• Your task:
Every entry in the data is to be written out exactly; no picture belongs in the copy.

• Data extracted from a collection:
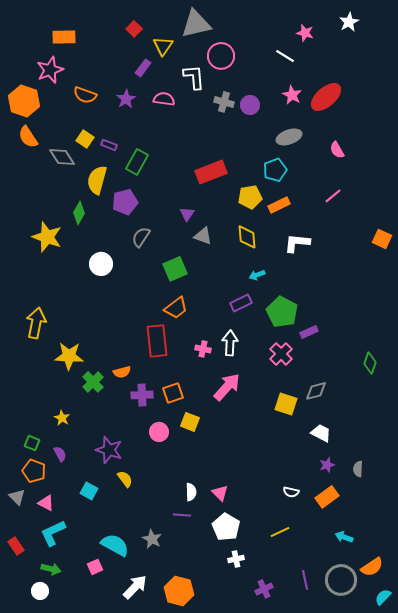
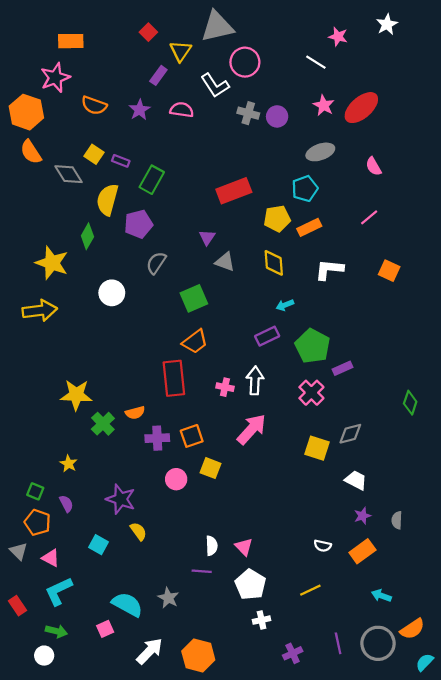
white L-shape: (194, 77) -> (215, 85), turned 152
orange square: (382, 239) -> (389, 271), moved
yellow arrow: (36, 323) -> (40, 311), moved, turned 72

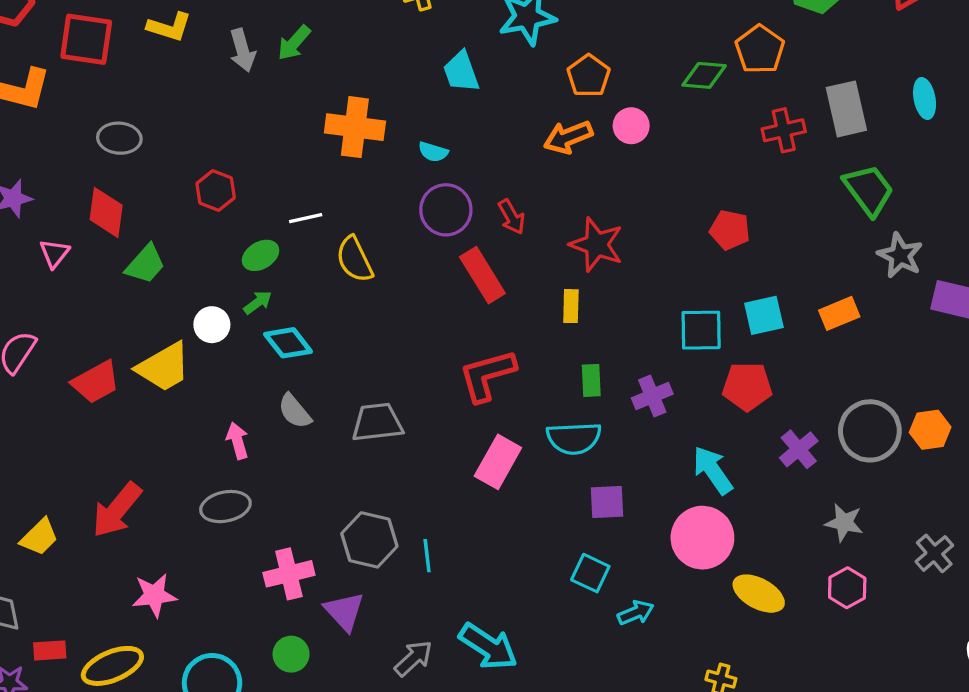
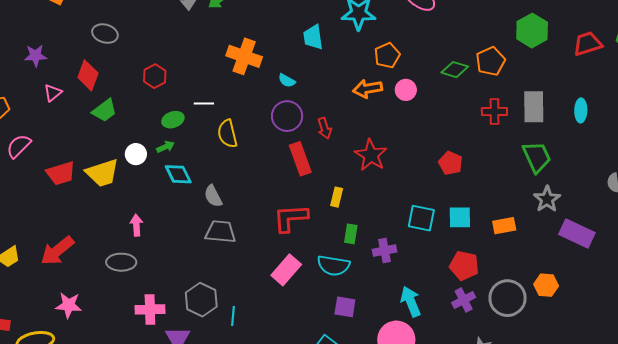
yellow rectangle: (571, 306) -> (337, 197), moved
red pentagon: (747, 386) -> (464, 266), moved
gray semicircle: (295, 411) -> (213, 196), moved
orange hexagon: (930, 430) -> (546, 285), moved

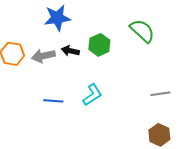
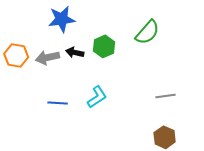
green semicircle: (142, 31) -> (147, 32), turned 88

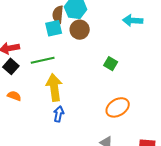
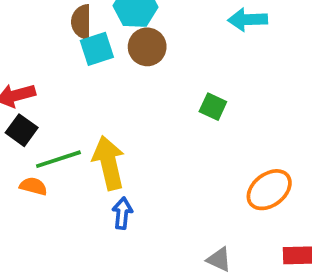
brown semicircle: (58, 15) -> (81, 22), moved
green line: (43, 60) -> (58, 159), moved
orange ellipse: (118, 107) -> (269, 190), moved

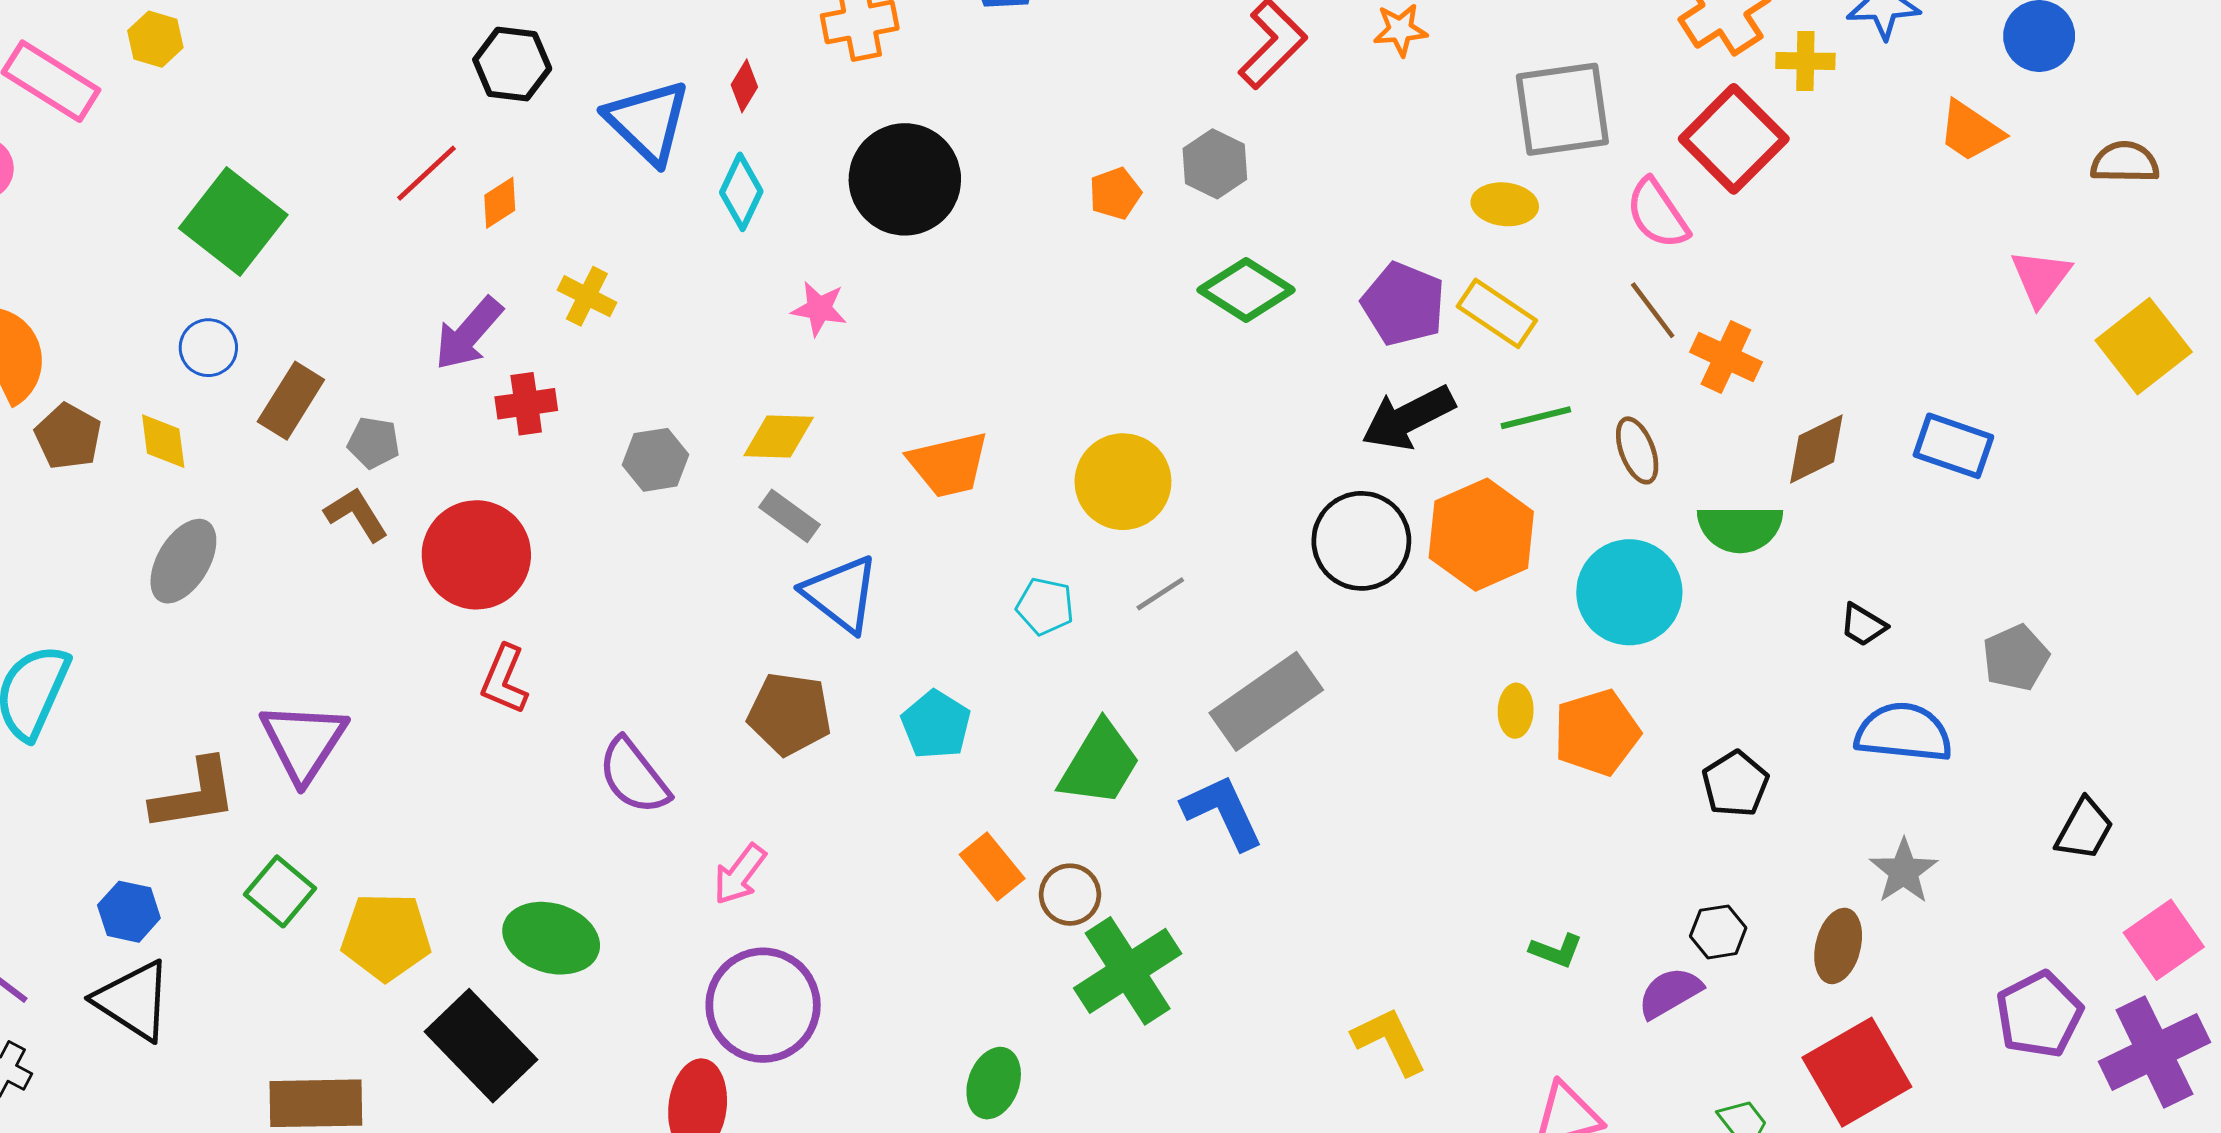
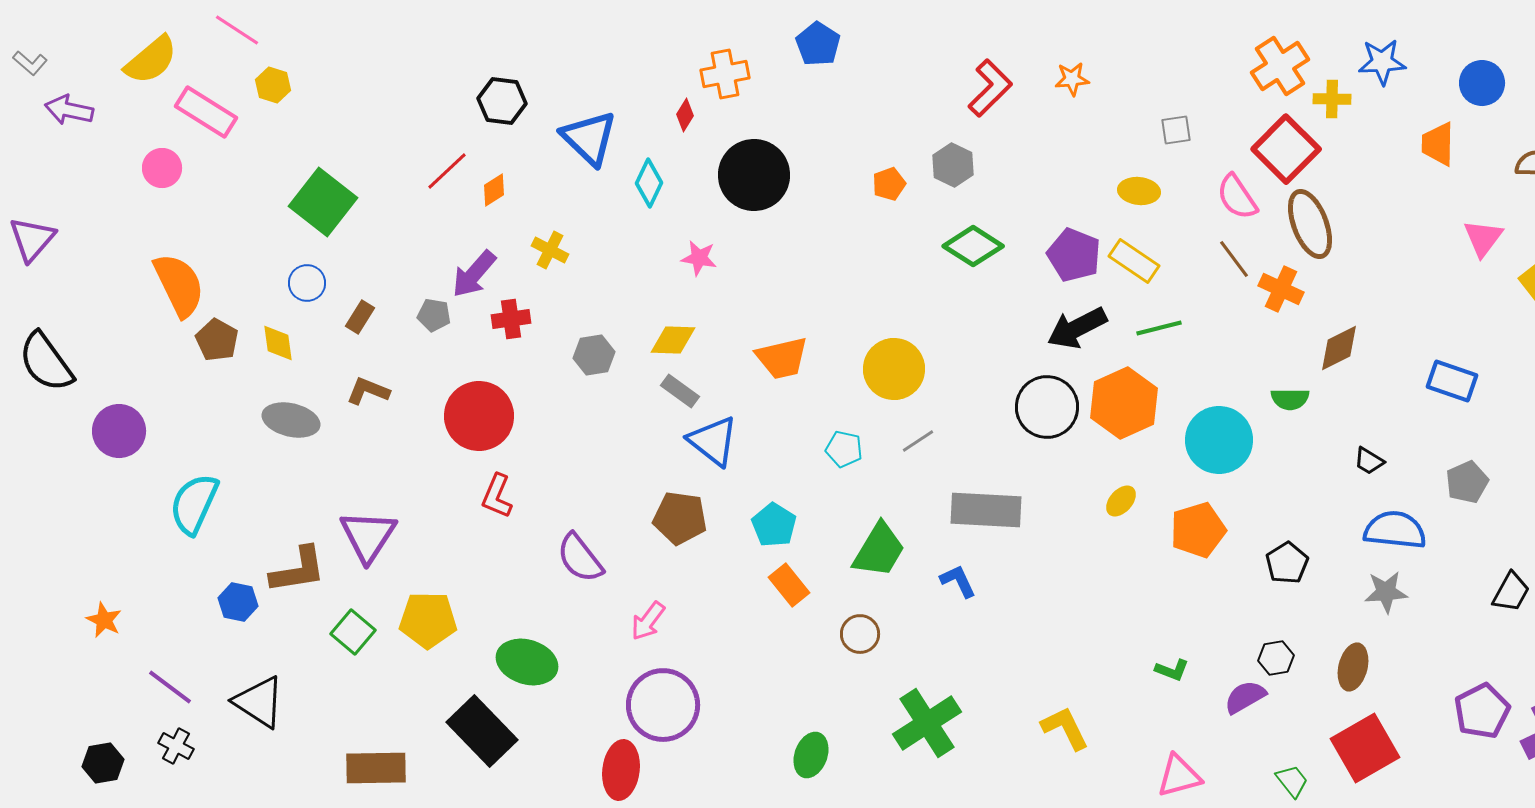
red diamond: (744, 86) -> (685, 115), moved
gray square: (1562, 109) -> (1176, 130), size x0.5
orange trapezoid: (1971, 131) -> (1438, 144), turned 57
brown rectangle: (291, 401) -> (360, 317), size x0.7
gray pentagon: (374, 443) -> (434, 315), moved
blue rectangle: (1953, 446) -> (1452, 381), moved
brown ellipse: (1637, 450) -> (1310, 224), moved, size x1.6
brown L-shape: (356, 514) -> (368, 391), moved, turned -36
green semicircle: (1740, 528) -> (1290, 399), size x0.7
gray ellipse: (183, 561) -> (291, 420), turned 72
gray rectangle: (1266, 701) -> (986, 510), turned 38
yellow ellipse: (1516, 711) -> (1121, 501), moved, turned 40
blue L-shape: (1223, 812) -> (958, 581), size x0.7
orange rectangle: (992, 866) -> (789, 585), moved
gray star: (1904, 871) -> (1386, 592), moved, turned 30
blue hexagon: (129, 912) -> (238, 602), moved
yellow pentagon: (386, 937) -> (428, 620), moved
green cross: (1128, 971) -> (927, 723), moved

• Result:
white L-shape: (194, 77) -> (215, 85), turned 152
orange square: (382, 239) -> (389, 271), moved
yellow arrow: (36, 323) -> (40, 311), moved, turned 72

yellow rectangle: (571, 306) -> (337, 197), moved
red pentagon: (747, 386) -> (464, 266), moved
gray semicircle: (295, 411) -> (213, 196), moved
orange hexagon: (930, 430) -> (546, 285), moved

green semicircle: (142, 31) -> (147, 32), turned 88

brown semicircle: (58, 15) -> (81, 22), moved
green line: (43, 60) -> (58, 159), moved
orange ellipse: (118, 107) -> (269, 190), moved

red diamond: (744, 86) -> (685, 115), moved
gray square: (1562, 109) -> (1176, 130), size x0.5
orange trapezoid: (1971, 131) -> (1438, 144), turned 57
brown rectangle: (291, 401) -> (360, 317), size x0.7
gray pentagon: (374, 443) -> (434, 315), moved
blue rectangle: (1953, 446) -> (1452, 381), moved
brown ellipse: (1637, 450) -> (1310, 224), moved, size x1.6
brown L-shape: (356, 514) -> (368, 391), moved, turned -36
green semicircle: (1740, 528) -> (1290, 399), size x0.7
gray ellipse: (183, 561) -> (291, 420), turned 72
gray rectangle: (1266, 701) -> (986, 510), turned 38
yellow ellipse: (1516, 711) -> (1121, 501), moved, turned 40
blue L-shape: (1223, 812) -> (958, 581), size x0.7
orange rectangle: (992, 866) -> (789, 585), moved
gray star: (1904, 871) -> (1386, 592), moved, turned 30
blue hexagon: (129, 912) -> (238, 602), moved
yellow pentagon: (386, 937) -> (428, 620), moved
green cross: (1128, 971) -> (927, 723), moved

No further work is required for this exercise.